If a record holds a picture, leave the picture out and print everything else exactly.

EXERCISE INPUT:
◆ ◆ ◆ ◆ ◆ ◆ ◆

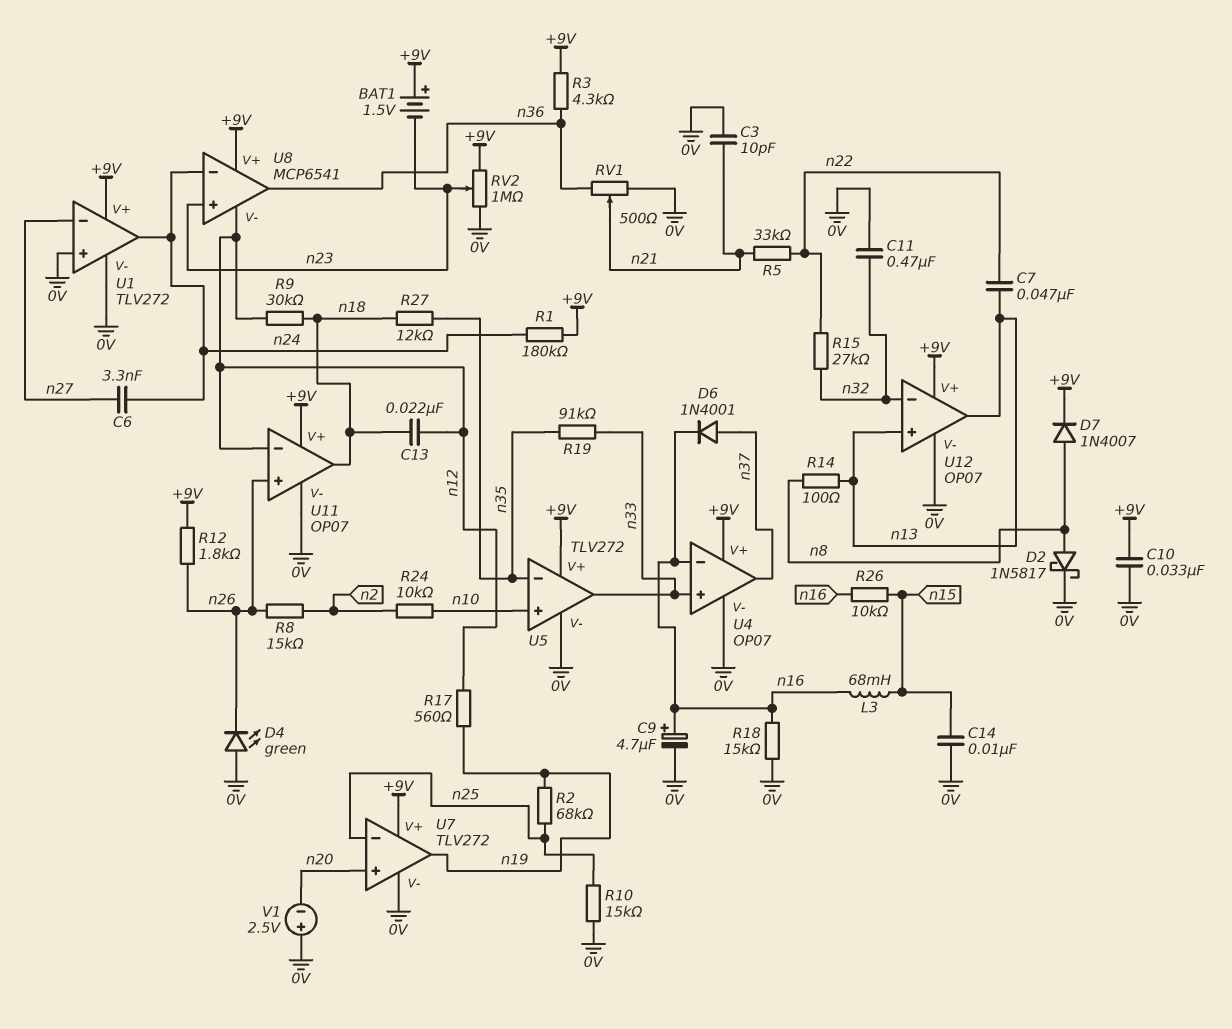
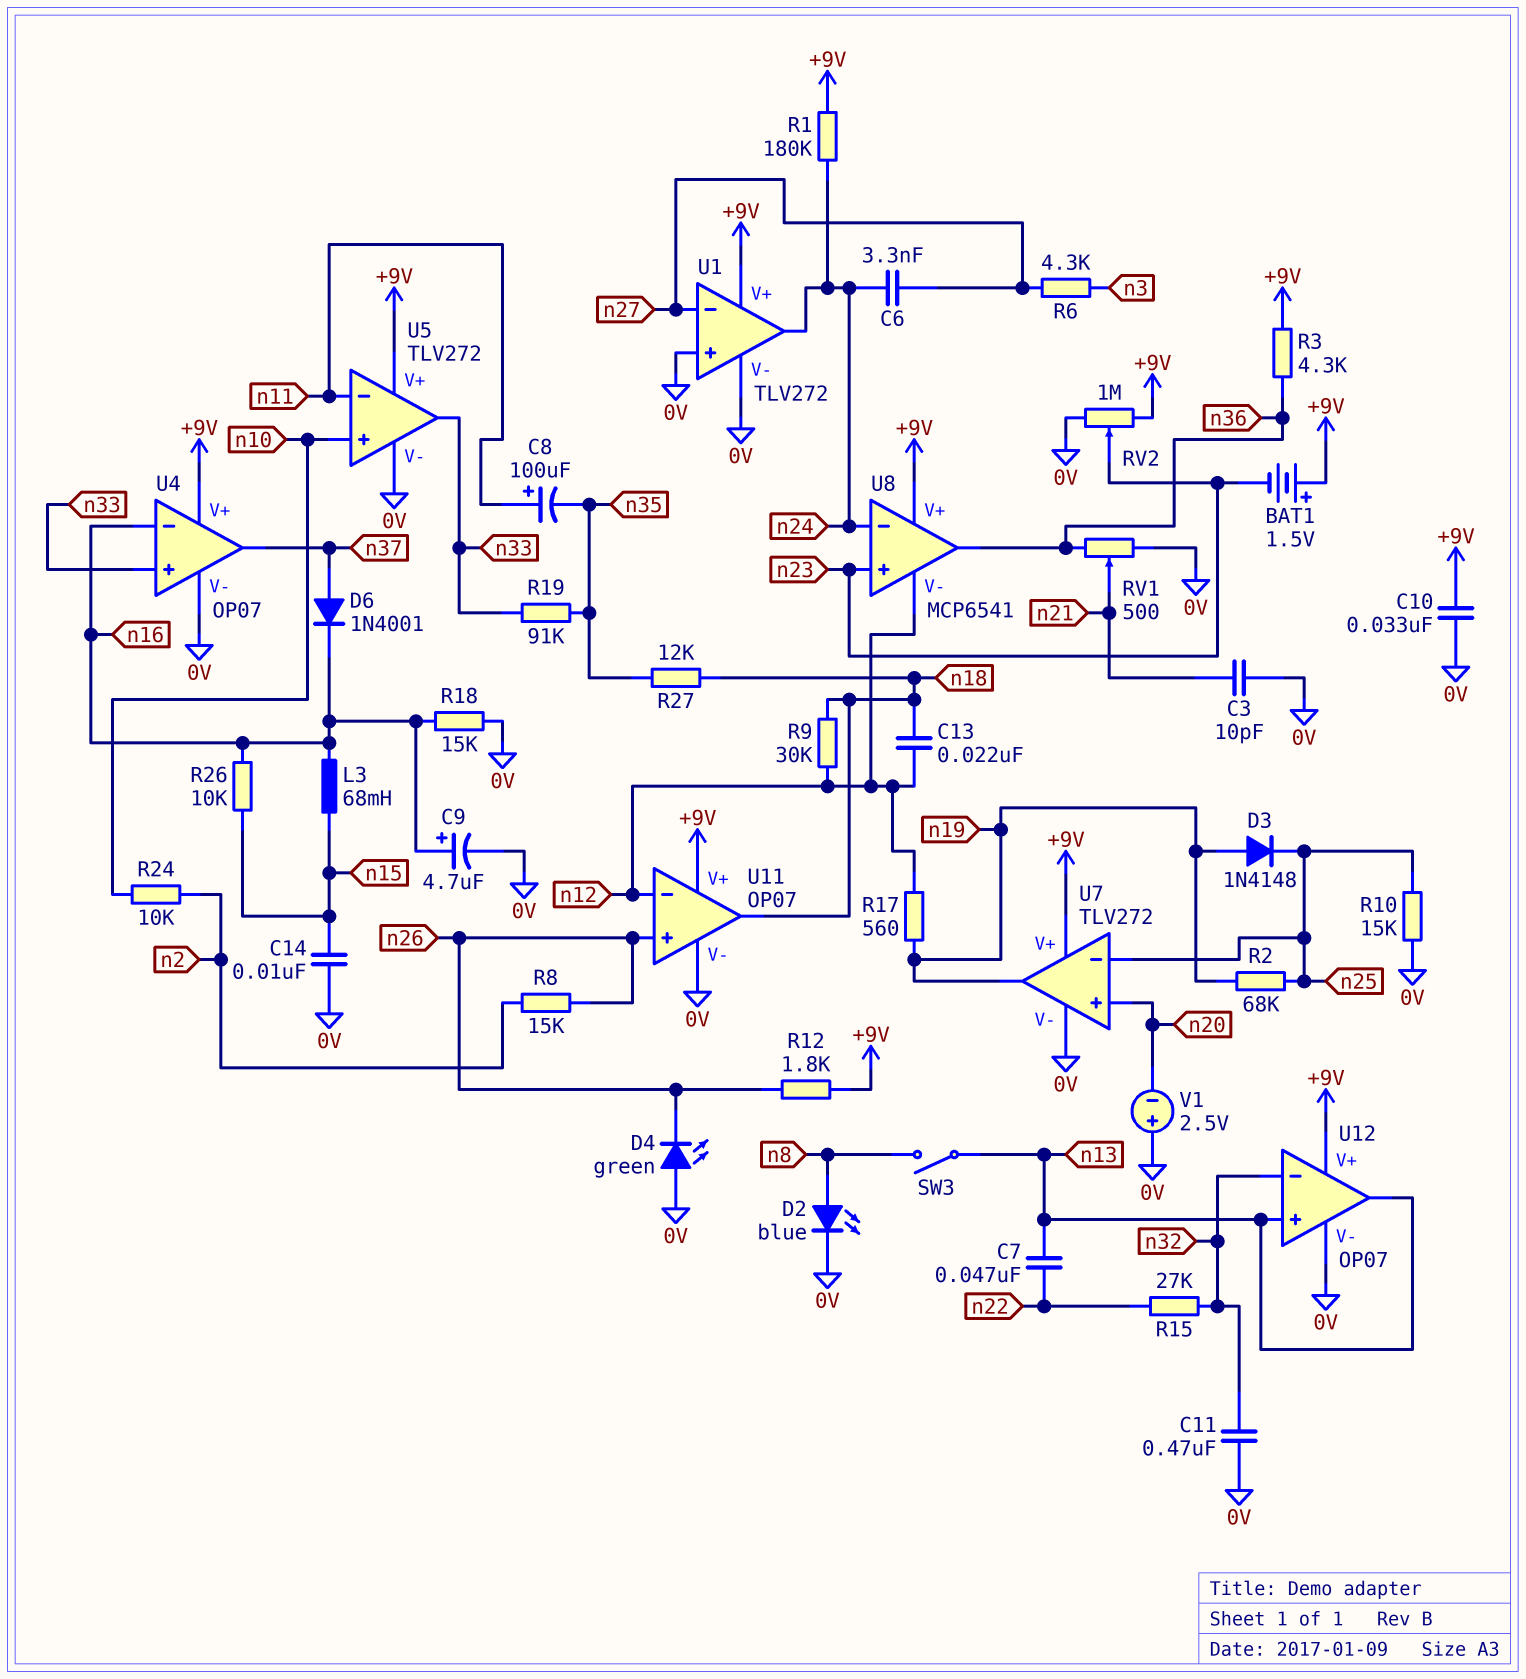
C8: none -> 100uF (plus n11, minus n35)
D2: schottky 1N5817 (A n8, K 0V) -> LED blue (A n8, K 0V)
D3: none -> diode 1N4148 (A n19, K n25)
D7: diode 1N4007 (A n8, K +9V) -> none
R5: 33k (n21, n22) -> none
R6: none -> 4.3k (n3, n27)
R14: 100 (n8, n13) -> none
SW3: none -> switch (n8, n13)
U5 pin in-: n35 -> n11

◆ ◆ ◆ ◆ ◆ ◆ ◆

ANSWER BOX:
C8: none -> 100uF (plus n11, minus n35)
D2: schottky 1N5817 (A n8, K 0V) -> LED blue (A n8, K 0V)
D3: none -> diode 1N4148 (A n19, K n25)
D7: diode 1N4007 (A n8, K +9V) -> none
R5: 33k (n21, n22) -> none
R6: none -> 4.3k (n3, n27)
R14: 100 (n8, n13) -> none
SW3: none -> switch (n8, n13)
U5 pin in-: n35 -> n11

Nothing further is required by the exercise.